• [WHAT IS REQUIRED]:
Repeat exactly, and only, the lines from the one containing "orange rolling pin: 2 -> 1" through the end of the records.

(Spatial object tracking data)
=== Begin Enclosure ===
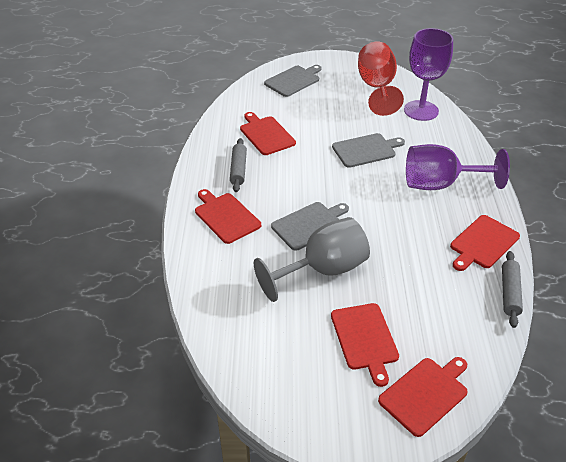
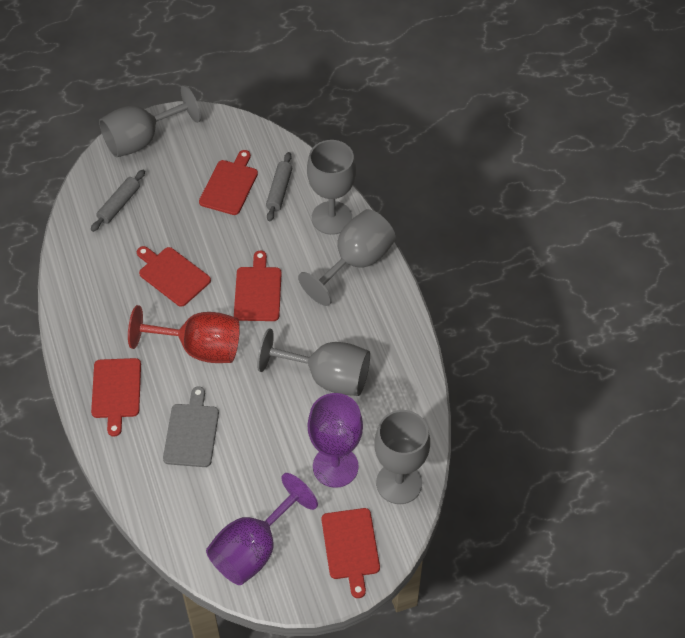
grey cutting board: 3 -> 1
grey goblet: 1 -> 5

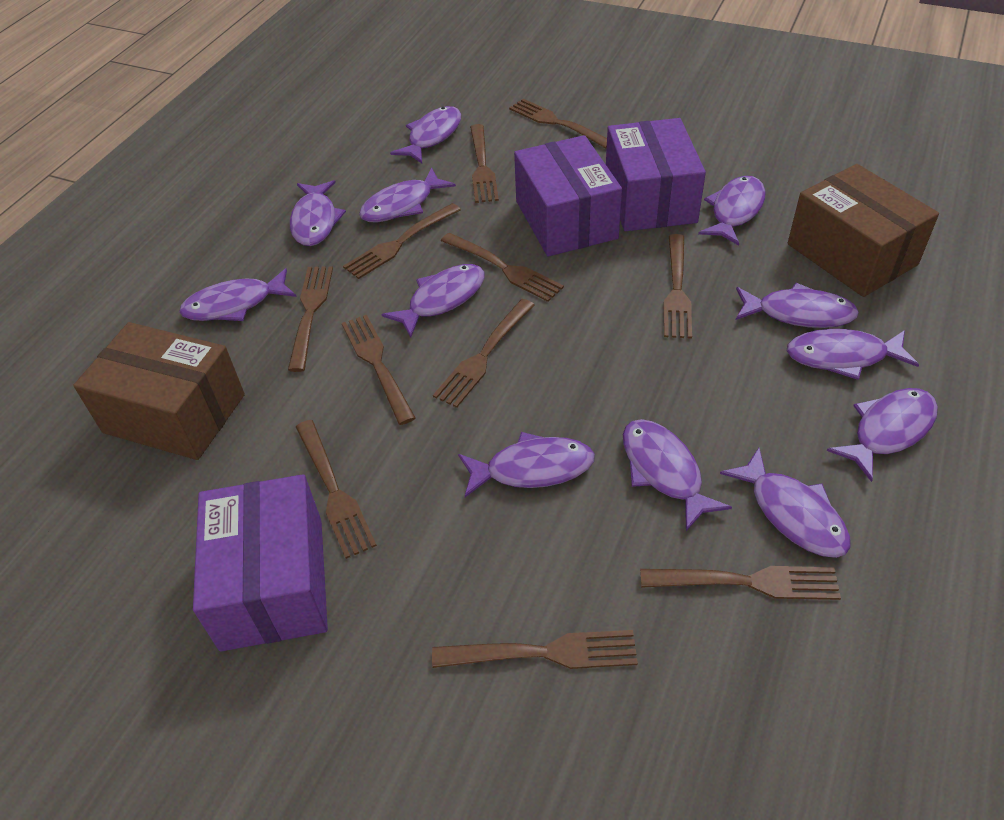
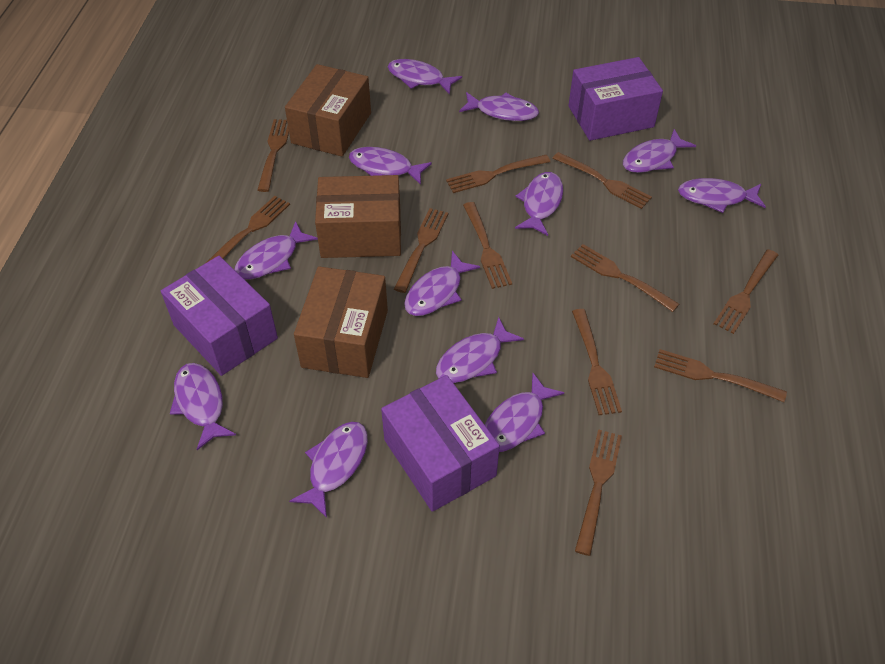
brown box: 2 -> 3

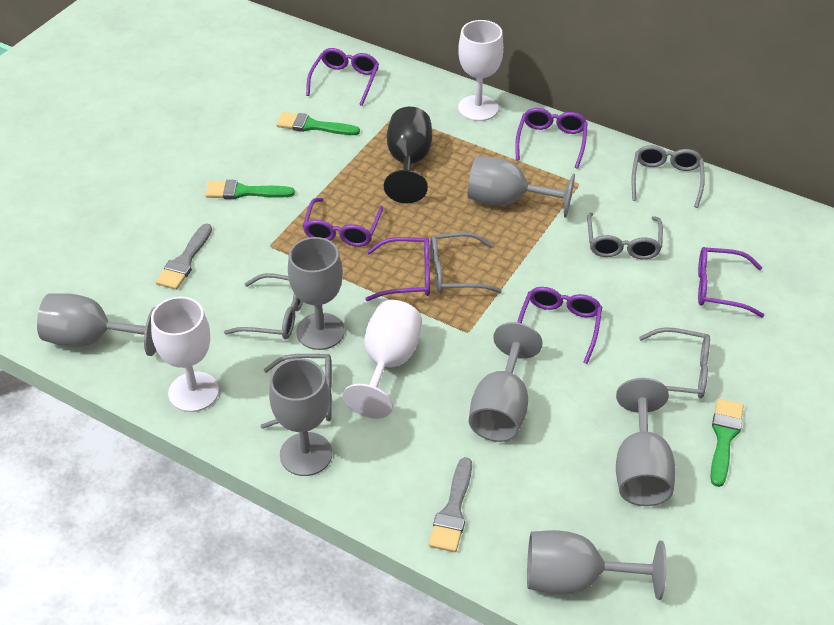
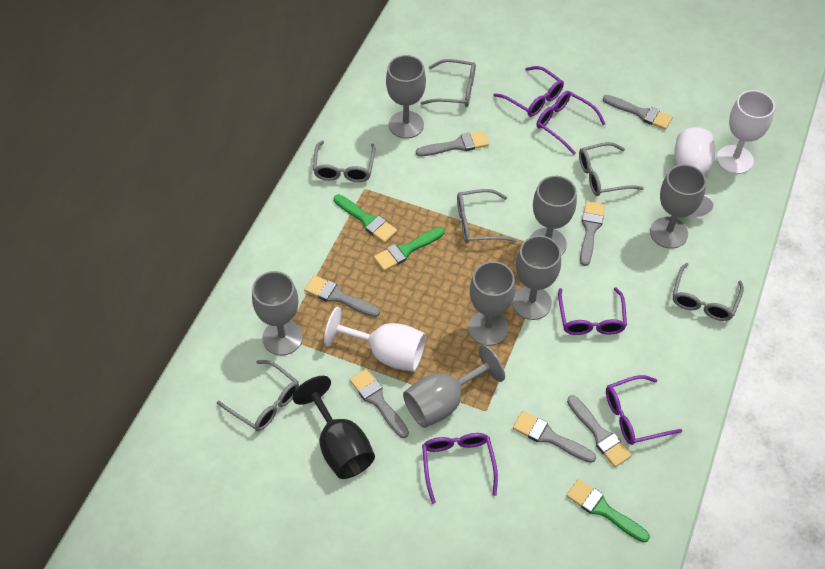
grey brush: 2 -> 7
purple glasses: 6 -> 5

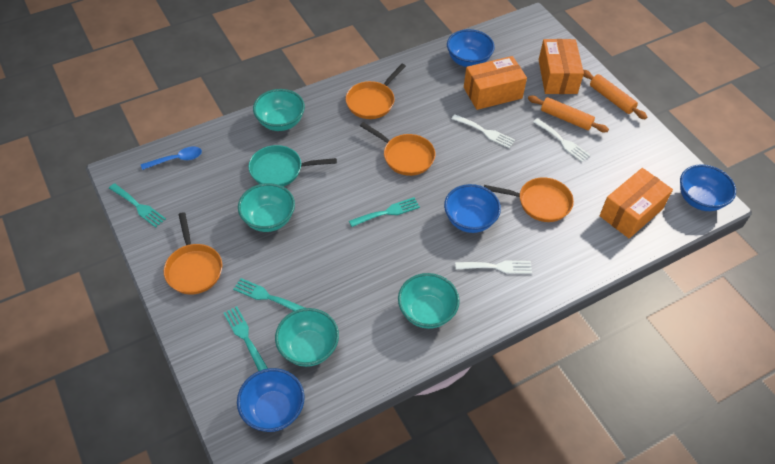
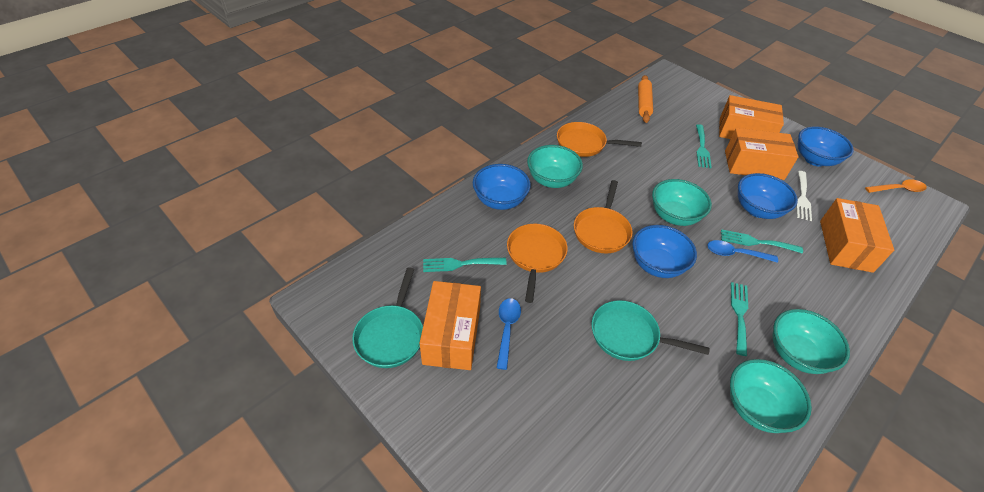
blue spoon: 1 -> 2
orange box: 3 -> 4
orange pan: 4 -> 3
orange rolling pin: 2 -> 1
orange spoon: 0 -> 1
turquoise pan: 1 -> 2
white fork: 3 -> 1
=== End Enclosure ===
• [PROBLEM SOLUTION]:
orange rolling pin: 2 -> 1
orange spoon: 0 -> 1
turquoise pan: 1 -> 2
white fork: 3 -> 1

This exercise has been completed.